**Your goal**
Repeat precisely the line in which "none -> brown 1x1 round brick [106,344,141,380]" occurs and all lines that follow it in the entries below. Pictures must be omitted.

═════ Dataset content

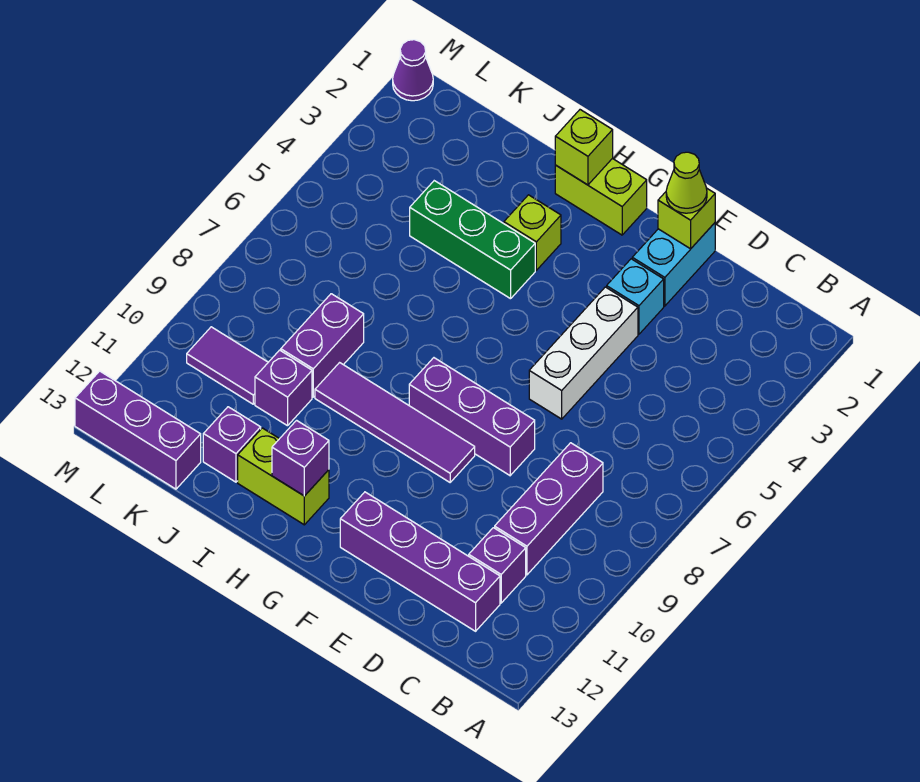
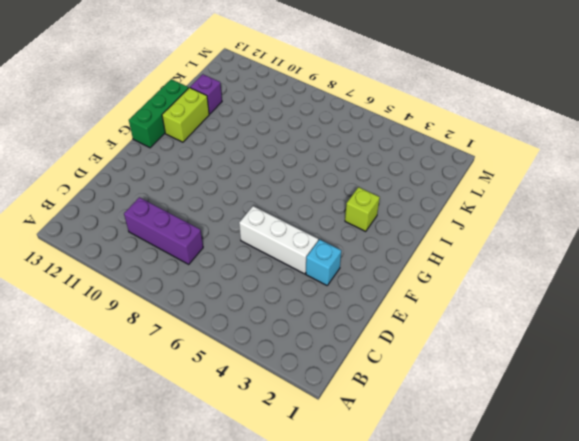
green 1x3 brick [129,79,189,148] -> green 1x3 brick moved to [410,181,535,299]
none -> purple 1x1 brick [469,528,526,603]
none -> purple 1x4 brick [340,492,500,631]
none -> cyan 1x2 brick [632,223,715,306]

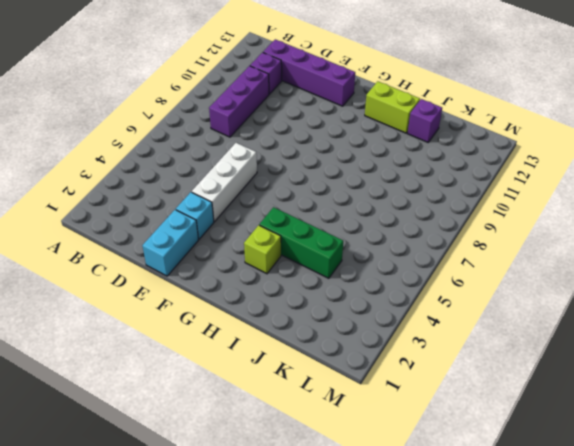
none -> purple 1x3 brick [409,358,535,476]
none -> purple 1x4 tile [315,363,475,482]
none -> lime 1x2 brick [555,158,647,235]

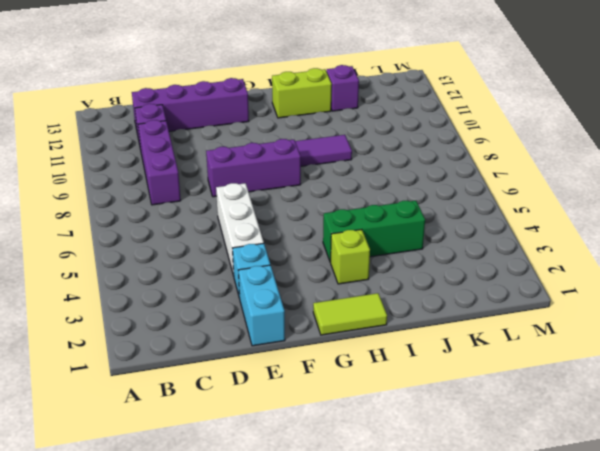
lime 1x2 tile [313,293,387,335] -> lime 1x2 brick [555,158,647,235]
none -> purple 1x2 brick [281,294,364,397]
none -> purple 1x1 brick [255,350,312,426]
none -> purple 1x2 tile [187,327,268,404]

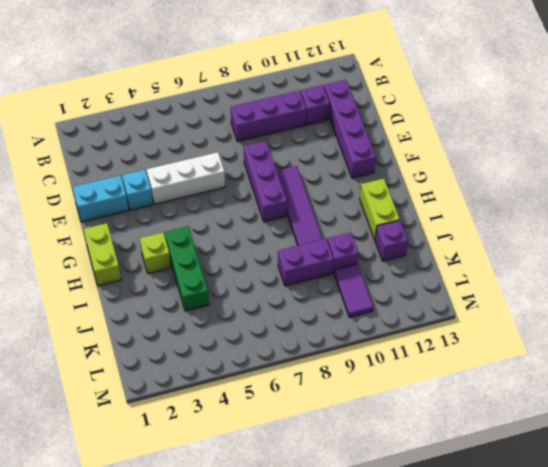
none -> purple 1x3 brick [75,371,201,489]
none -> purple 1x1 cone [393,40,433,101]
none -> lime 1x1 brick [658,188,715,249]

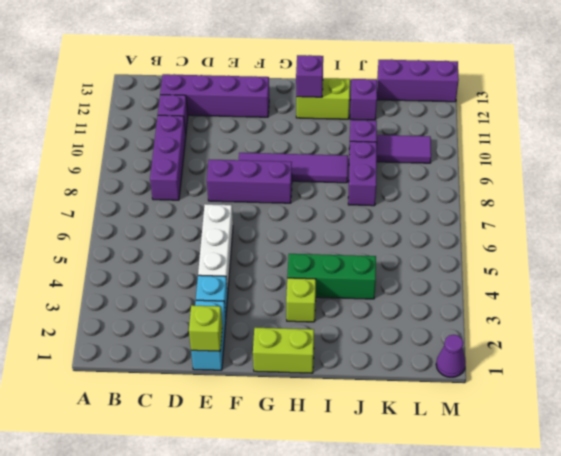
none -> lime 1x1 brick [555,110,613,185]
none -> lime 1x1 cone [666,152,707,213]

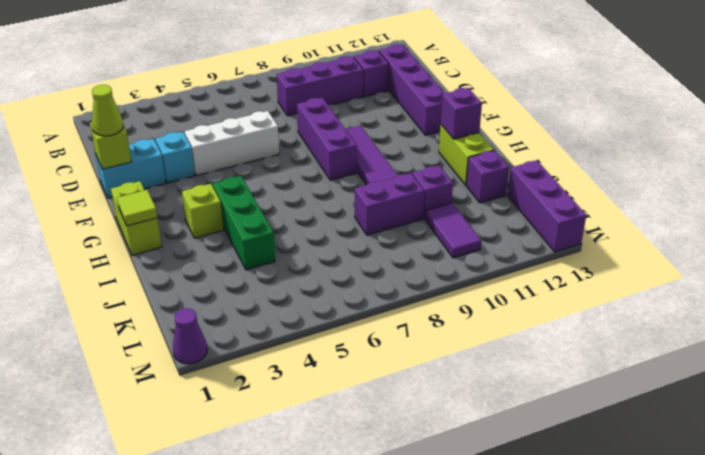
lime 1x1 tile [117,190,157,226] -> lime 1x1 brick [555,110,613,185]

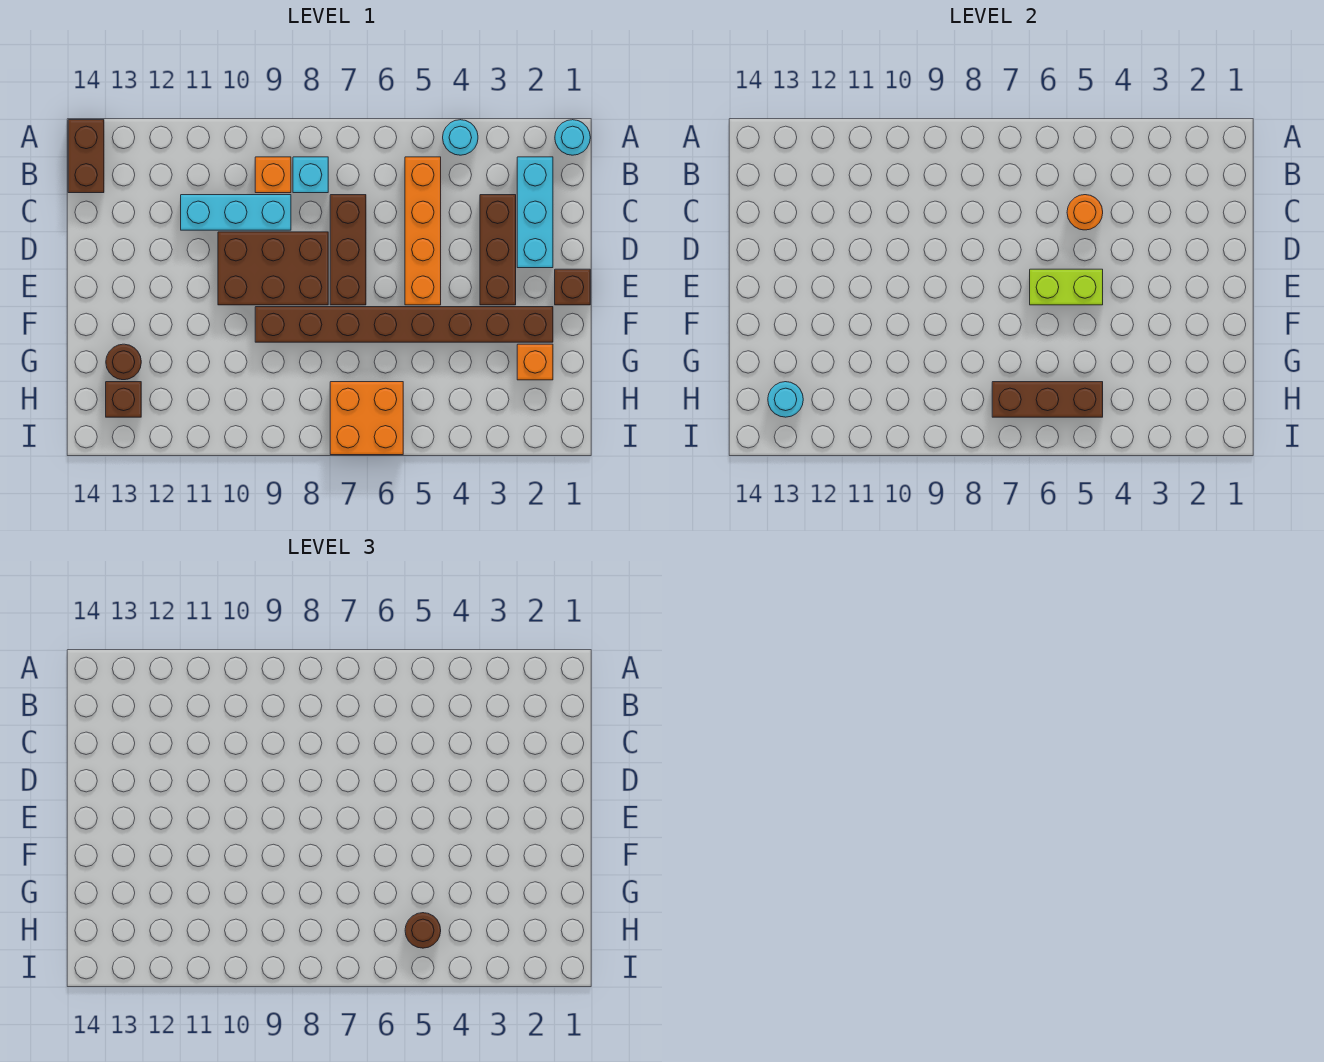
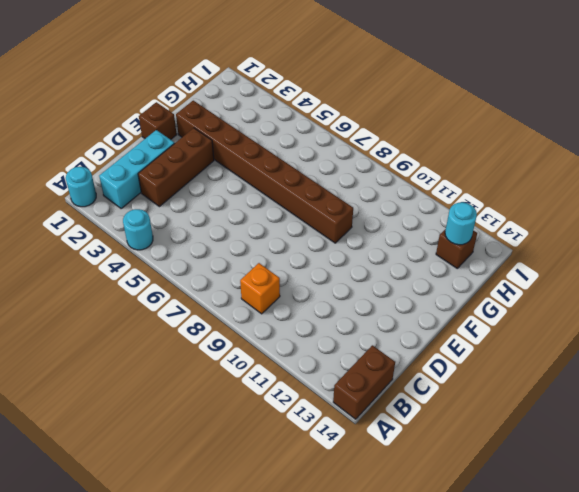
none -> orange 1x4 brick [405,157,441,305]
none -> cyan 1x1 brick [293,157,328,193]
none -> brown 1x3 brick [330,195,366,305]

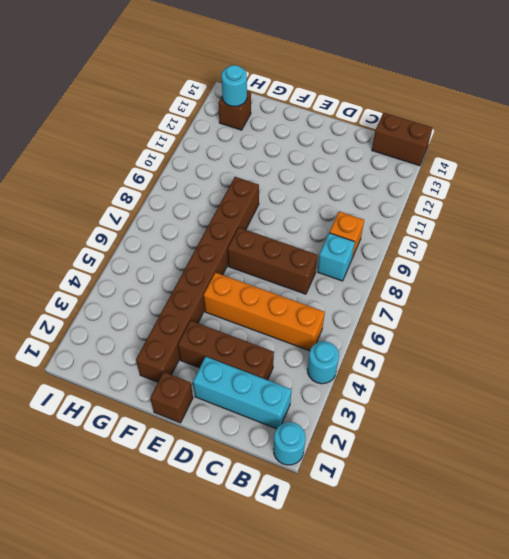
none -> cyan 1x3 brick [181,195,291,230]
none -> brown 2x3 brick [218,232,328,305]
none -> orange 1x1 brick [517,344,553,380]

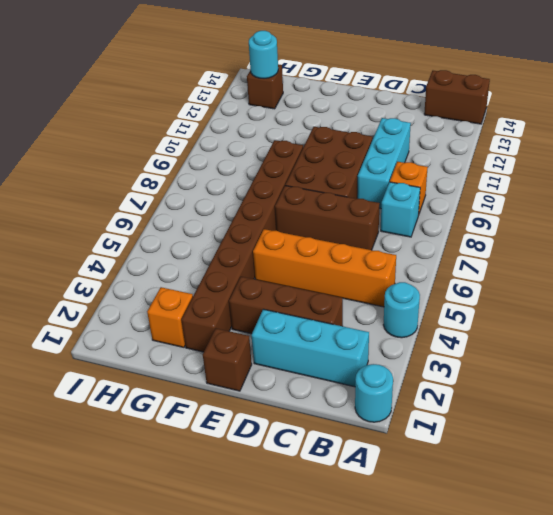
none -> brown 1x1 round brick [106,344,141,380]
none -> orange 2x2 brick [330,382,403,455]
none -> orange 1x1 round brick [1067,195,1103,230]

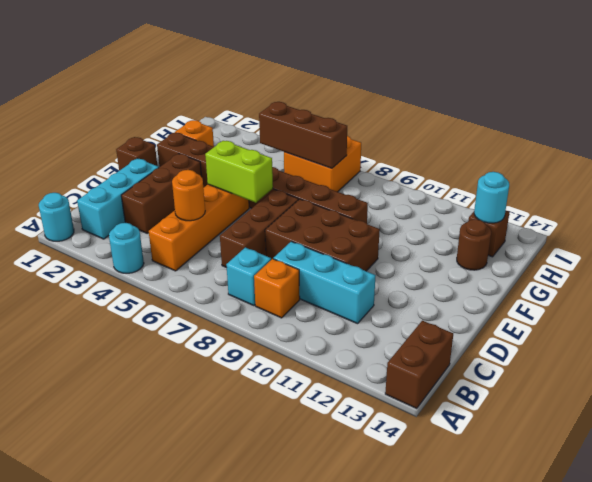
none -> brown 1x1 round brick [405,913,441,948]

══════════

**Solution to this problem**
none -> brown 1x1 round brick [106,344,141,380]
none -> orange 2x2 brick [330,382,403,455]
none -> orange 1x1 round brick [1067,195,1103,230]

none -> brown 1x1 round brick [405,913,441,948]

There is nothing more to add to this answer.